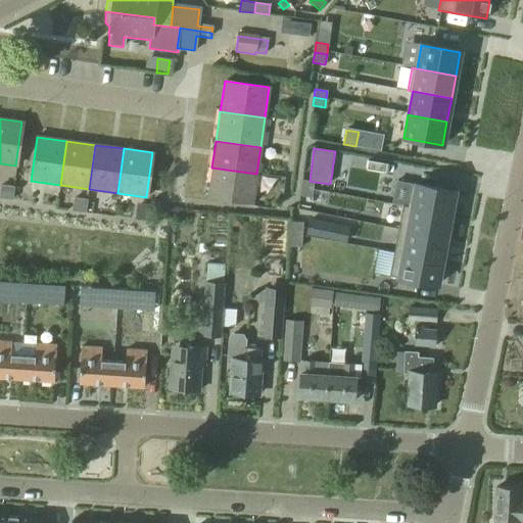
[(256,174),(211,168),(207,196),(252,202),(256,174)]
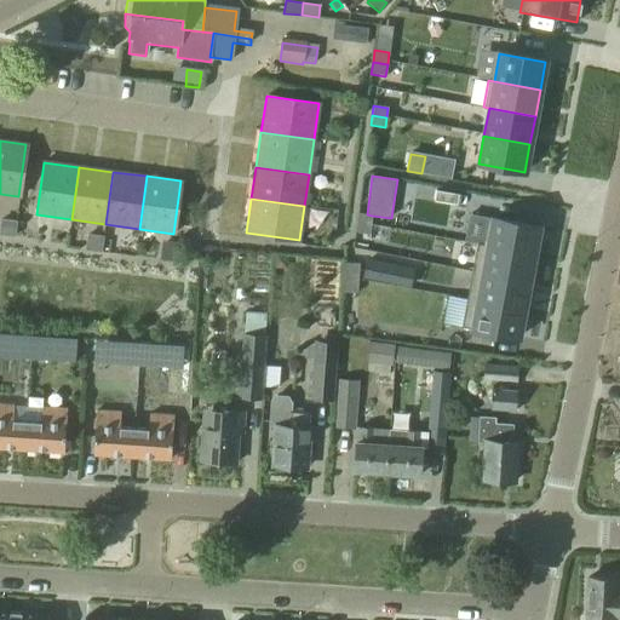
[(451,205),(449,225),(470,228),(472,207),(451,205)]
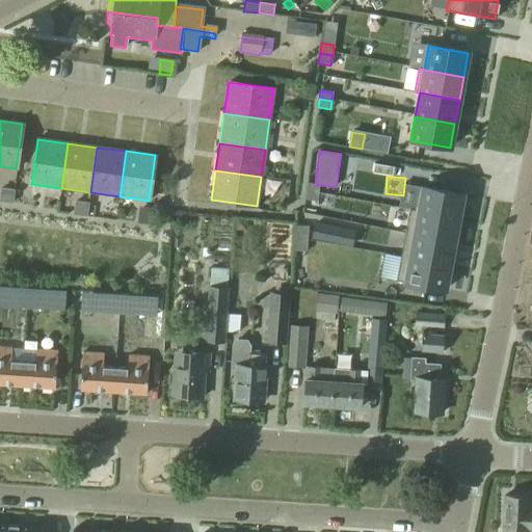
[(307,183),(306,191),(318,193),(319,185),(315,184),(307,183)]
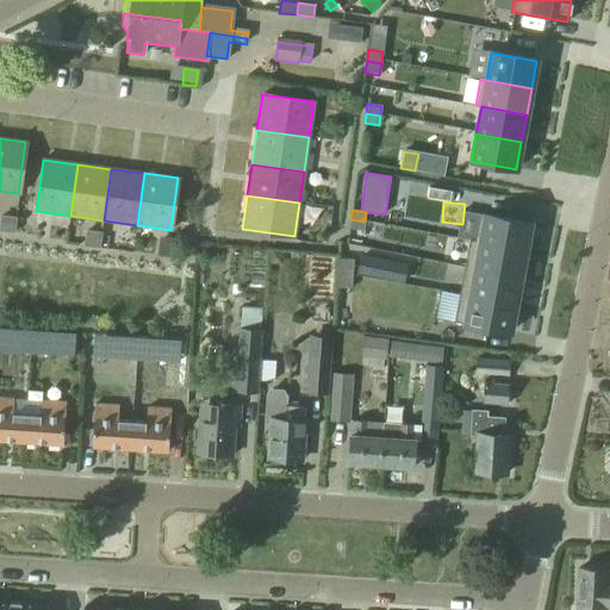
[(468,241),(526,251),(530,224),(479,215),(474,241),(468,241)]
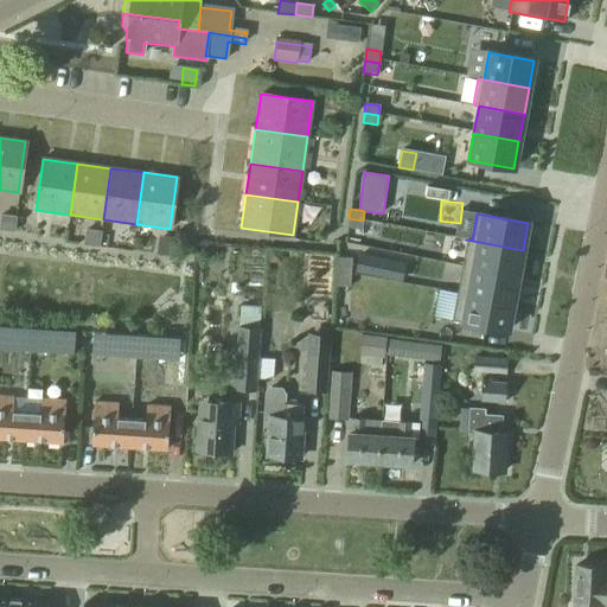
[(0,215),(0,230),(13,232),(16,217),(0,215)]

__YOUR INSTRUCTIONS__
Copy each of the entries above precisely, and drop whatever pictures they hold.

__SOLUTION TO THE PROBLEM__
[(256,174),(211,168),(207,196),(252,202),(256,174)]
[(451,205),(449,225),(470,228),(472,207),(451,205)]
[(307,183),(306,191),(318,193),(319,185),(315,184),(307,183)]
[(468,241),(526,251),(530,224),(479,215),(474,241),(468,241)]
[(0,215),(0,230),(13,232),(16,217),(0,215)]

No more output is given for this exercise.